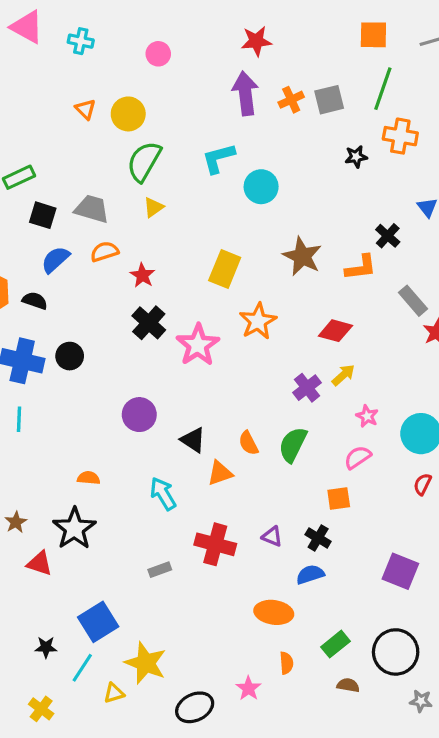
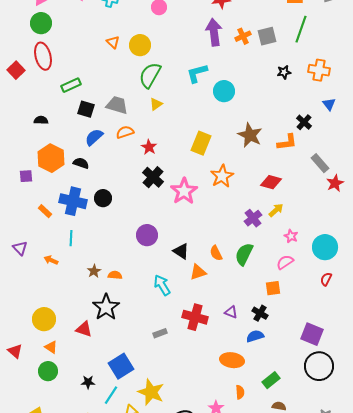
orange cross: (400, 136) -> (319, 70), moved
brown star: (16, 522) -> (94, 271), moved
black circle: (396, 652) -> (319, 366), moved

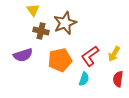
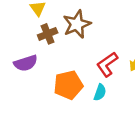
brown cross: (41, 31) -> (48, 34), turned -35
orange pentagon: (60, 60) -> (68, 85), moved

# # #

WHAT THE TASK REQUIRES — Images are not part of the copy. Everything else in the records must be reproduced exactly.

OUTPUT FOR THIS TASK —
orange cross: (400, 136) -> (319, 70), moved
brown star: (16, 522) -> (94, 271), moved
black circle: (396, 652) -> (319, 366), moved

brown cross: (41, 31) -> (48, 34), turned -35
orange pentagon: (60, 60) -> (68, 85), moved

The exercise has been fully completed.